- _Task statement_
Report each line of the data that includes the word "green".

- _Extracted information_

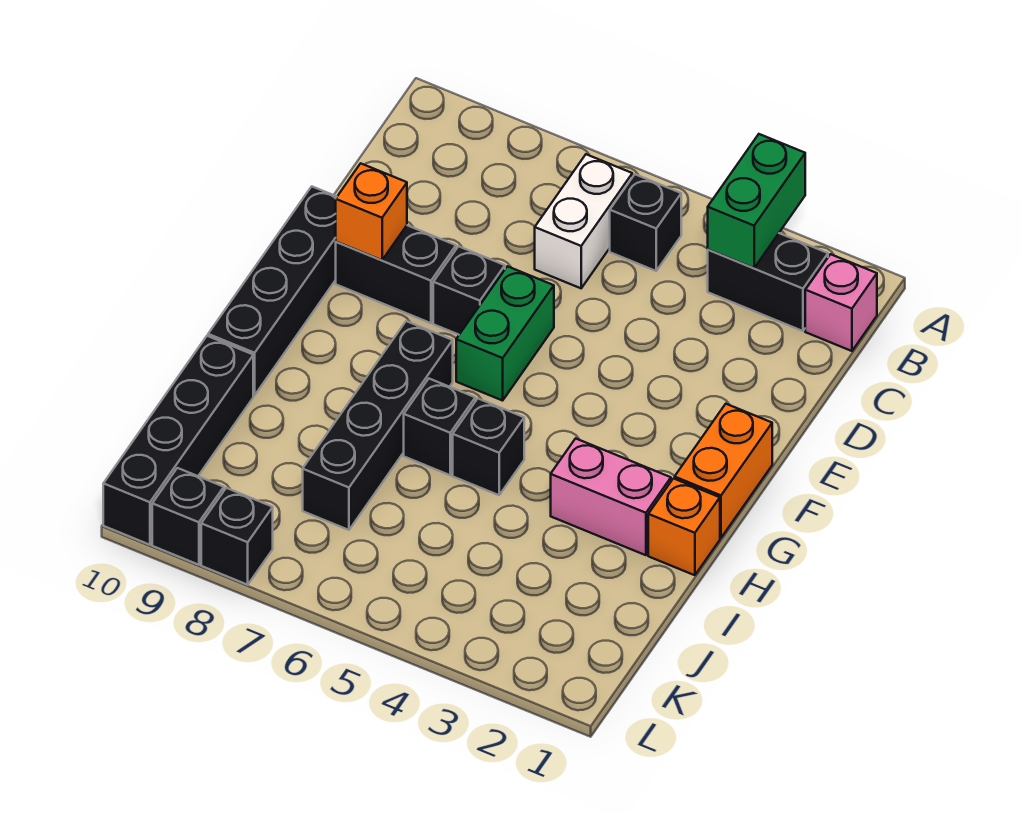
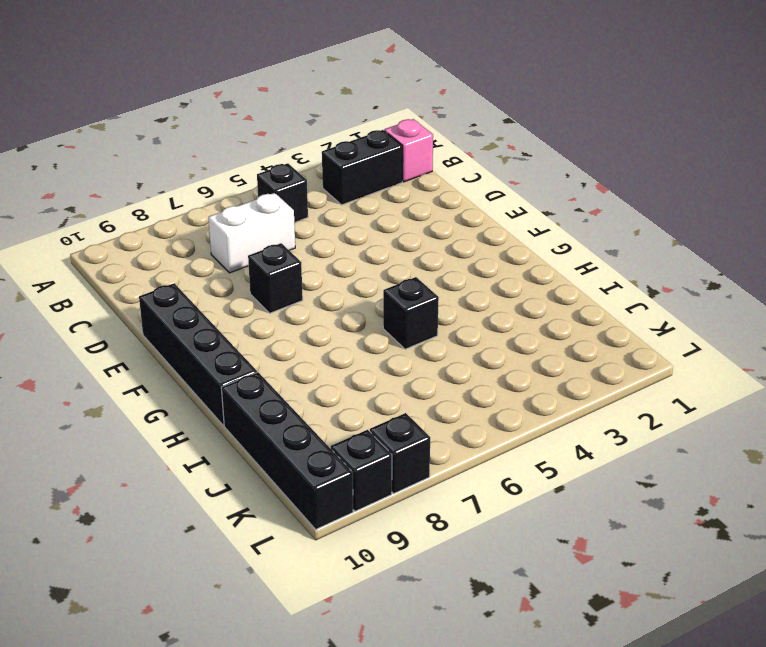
white 1x2 brick [208,193,295,273] -> white 1x2 brick turned to [535,154,632,288]
none -> green 1x2 brick [456,266,554,401]
none -> black 1x2 brick [336,225,456,323]
none -> orange 1x2 brick [675,404,772,538]

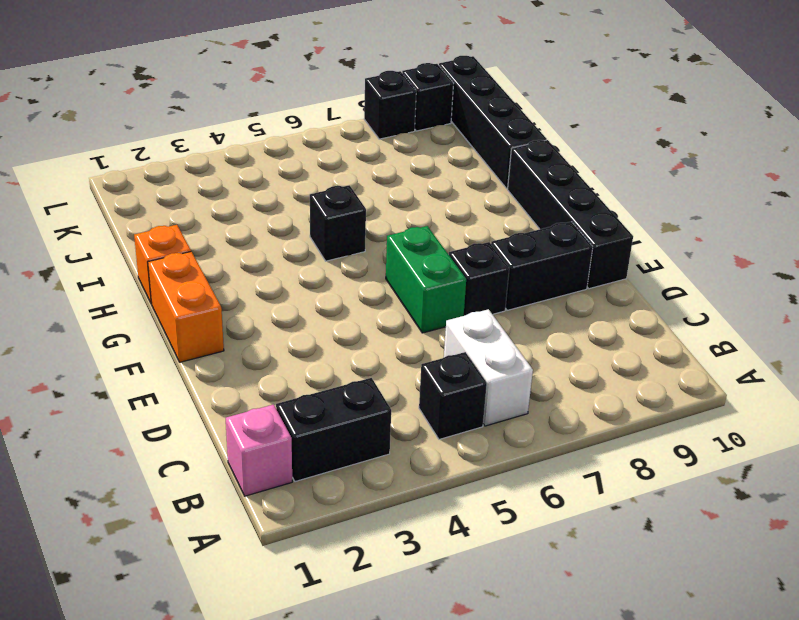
none -> black 1x4 brick [303,321,453,530]
none -> pink 1x2 brick [551,438,671,555]
none -> black 1x1 brick [404,379,475,475]

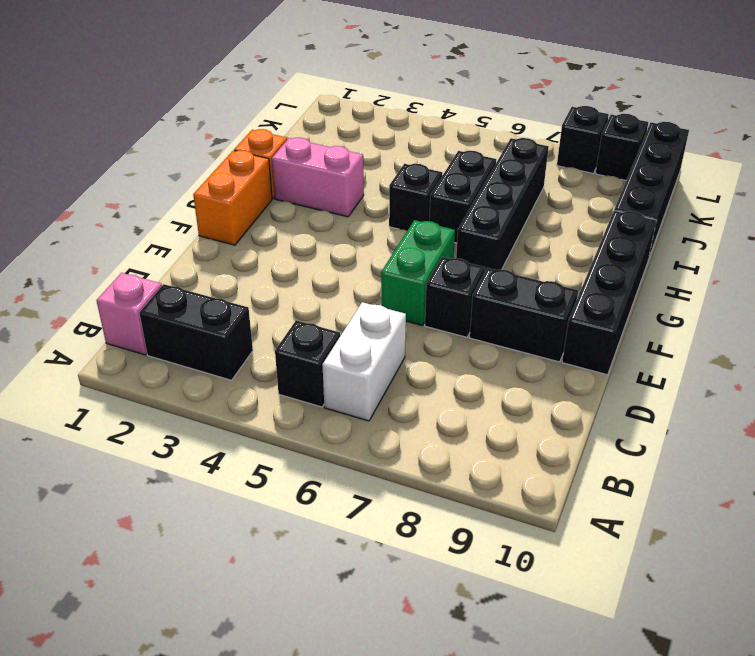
black 1x2 brick [429,151,496,243] -> black 1x1 brick [404,379,475,475]
none -> green 1x2 brick [708,134,805,268]
none -> orange 1x1 brick [336,163,407,260]

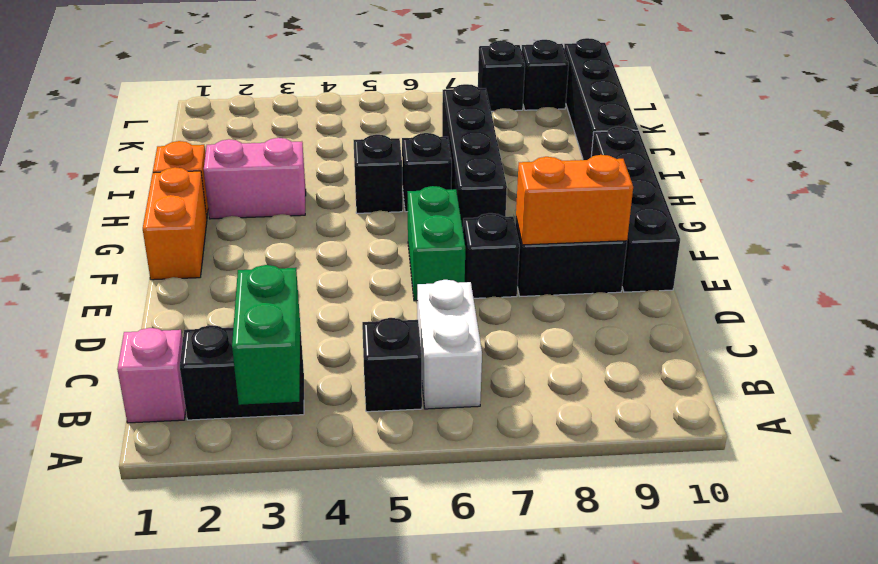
orange 1x2 brick [516,155,633,245] -> orange 1x1 brick [336,163,407,260]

- _Solution to the problem_
none -> green 1x2 brick [456,266,554,401]
none -> green 1x2 brick [708,134,805,268]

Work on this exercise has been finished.